* begin EXTRACTED ENTRIES *

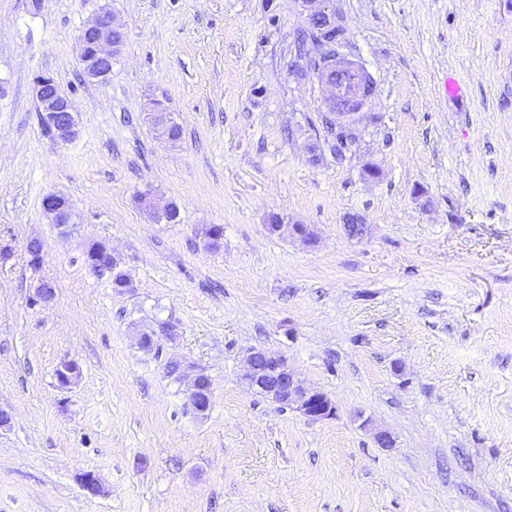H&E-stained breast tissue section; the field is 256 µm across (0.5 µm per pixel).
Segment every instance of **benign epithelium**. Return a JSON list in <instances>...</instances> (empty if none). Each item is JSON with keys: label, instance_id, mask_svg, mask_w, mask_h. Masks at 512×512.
<instances>
[{"label": "benign epithelium", "instance_id": "7a95c632", "mask_svg": "<svg viewBox=\"0 0 512 512\" xmlns=\"http://www.w3.org/2000/svg\"><path fill=\"white\" fill-rule=\"evenodd\" d=\"M112 13L99 12L82 30L76 52L83 55L93 49L88 60L85 75L89 79H102L112 71V58L118 52L120 44L112 39V31L117 29ZM33 96L42 105V118L53 130L52 140L67 143L76 135V121L69 100L64 97L56 80L51 76H40L33 83ZM60 195L49 193L43 198V209L54 224H66V217L73 212V204L65 208L57 206ZM245 379L258 392L267 395L280 405H288L303 415L323 419L334 413L329 398L322 392L305 388L295 379L288 362L279 356H273L262 350L253 349L247 358ZM208 375L201 368L195 369L194 378L188 389V404L198 414L207 411L211 401V391L201 396L193 395L196 386Z\"/></svg>", "mask_w": 512, "mask_h": 512}]
</instances>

* end EXTRACTED ENTRIES *

▶ THE PROBLEM: Leave out the pictures and copy everything else in the records word for word.

▶ SOLUTION TO THE PROBLEM:
H&E-stained breast tissue section; the field is 256 µm across (0.5 µm per pixel).
Segment every instance of **benign epithelium**. Return a JSON list in <instances>...</instances> (empty if none). Each item is JSON with keys: label, instance_id, mask_svg, mask_w, mask_h. Masks at 512×512.
<instances>
[{"label": "benign epithelium", "instance_id": "7a95c632", "mask_svg": "<svg viewBox=\"0 0 512 512\" xmlns=\"http://www.w3.org/2000/svg\"><path fill=\"white\" fill-rule=\"evenodd\" d=\"M112 13L99 12L82 30L76 52L83 55L93 49L88 60L85 75L89 79H102L112 71V58L118 52L120 44L112 39V31L117 29ZM33 96L42 105V118L53 130L52 140L67 143L76 135V121L69 100L64 97L56 80L51 76H40L33 83ZM60 195L49 193L43 198V209L54 224H66V217L73 212V204L65 208L57 206ZM245 379L258 392L267 395L280 405H288L303 415L323 419L334 413L329 398L322 392L305 388L295 379L288 362L279 356H273L262 350L253 349L247 358ZM208 375L201 368L195 369L194 378L188 389V404L198 414L207 411L211 401V391L201 396L193 395L196 386Z\"/></svg>", "mask_w": 512, "mask_h": 512}]
</instances>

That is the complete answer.